§ **Information supplied**

=====

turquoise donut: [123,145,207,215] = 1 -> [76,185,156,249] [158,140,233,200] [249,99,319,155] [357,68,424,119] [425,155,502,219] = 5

=====

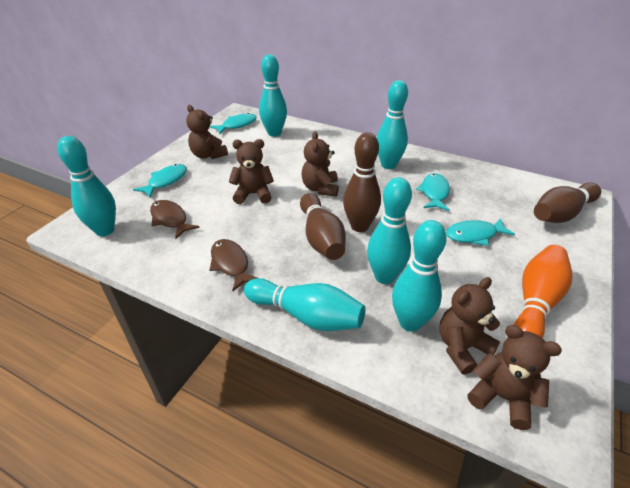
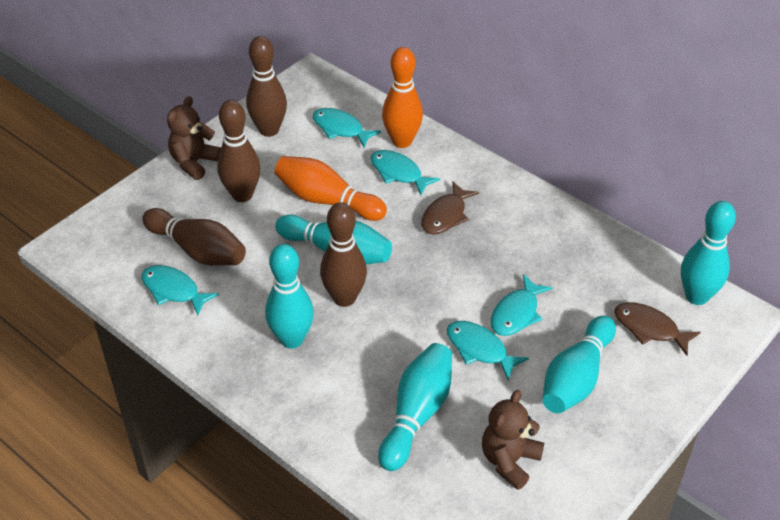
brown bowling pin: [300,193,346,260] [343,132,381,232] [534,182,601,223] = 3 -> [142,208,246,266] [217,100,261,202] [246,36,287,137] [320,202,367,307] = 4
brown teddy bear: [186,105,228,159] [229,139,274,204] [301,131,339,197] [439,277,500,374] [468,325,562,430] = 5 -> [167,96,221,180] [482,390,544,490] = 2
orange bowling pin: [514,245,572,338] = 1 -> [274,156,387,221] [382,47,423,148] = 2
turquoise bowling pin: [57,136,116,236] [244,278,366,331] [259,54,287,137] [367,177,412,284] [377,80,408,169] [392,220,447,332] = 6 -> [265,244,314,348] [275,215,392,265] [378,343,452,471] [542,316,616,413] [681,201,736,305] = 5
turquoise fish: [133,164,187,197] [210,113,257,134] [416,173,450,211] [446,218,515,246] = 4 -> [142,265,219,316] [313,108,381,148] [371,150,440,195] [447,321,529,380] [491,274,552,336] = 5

=====

§ **Aim of the exercise**
Write out exactly the lines that fall from the line with "brown teddy bear: [186,105,228,159]" to the line with "orange bowling pin: [514,245,572,338]" in the records above, keeping both ends.

§ **Reply to the task**
brown teddy bear: [186,105,228,159] [229,139,274,204] [301,131,339,197] [439,277,500,374] [468,325,562,430] = 5 -> [167,96,221,180] [482,390,544,490] = 2
orange bowling pin: [514,245,572,338] = 1 -> [274,156,387,221] [382,47,423,148] = 2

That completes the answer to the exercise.